WORK INSTRUCTION -
Two lines mark the range in the entries below: the one holding "(225, 255) = (599, 538): none" and the one holding "(773, 216) = (384, 194): none -> purple lamp". Set down those two and all lines between them, exactly.

SUPPLIED DATA -
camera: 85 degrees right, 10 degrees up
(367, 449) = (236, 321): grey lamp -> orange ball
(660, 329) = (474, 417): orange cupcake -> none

...

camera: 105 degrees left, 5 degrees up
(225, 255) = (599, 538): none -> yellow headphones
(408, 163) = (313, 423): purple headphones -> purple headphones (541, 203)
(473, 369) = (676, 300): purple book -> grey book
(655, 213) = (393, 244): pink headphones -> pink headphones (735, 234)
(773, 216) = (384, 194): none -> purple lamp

---

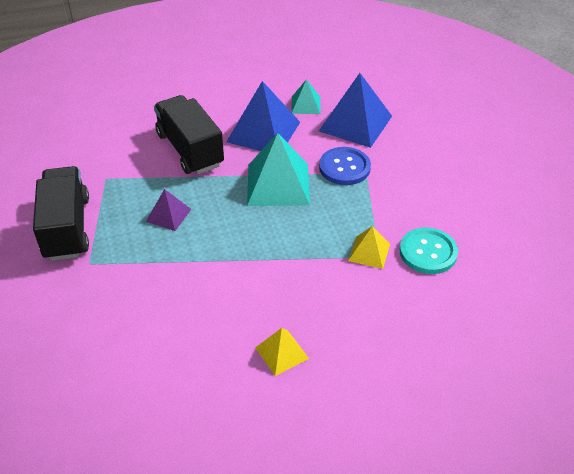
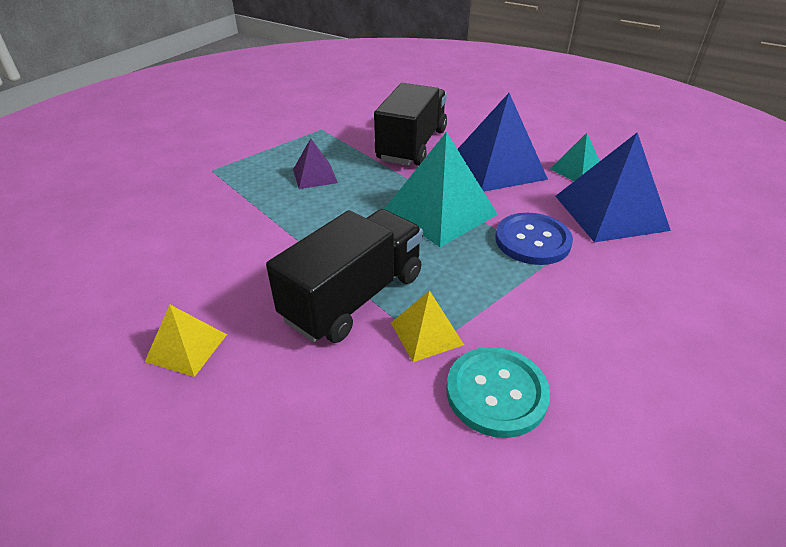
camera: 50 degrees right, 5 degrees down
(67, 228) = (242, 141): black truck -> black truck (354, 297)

EXERCISE SOLUTION -
(225, 255) = (599, 538): none -> yellow headphones
(408, 163) = (313, 423): purple headphones -> purple headphones (541, 203)
(473, 369) = (676, 300): purple book -> grey book
(655, 213) = (393, 244): pink headphones -> pink headphones (735, 234)
(773, 216) = (384, 194): none -> purple lamp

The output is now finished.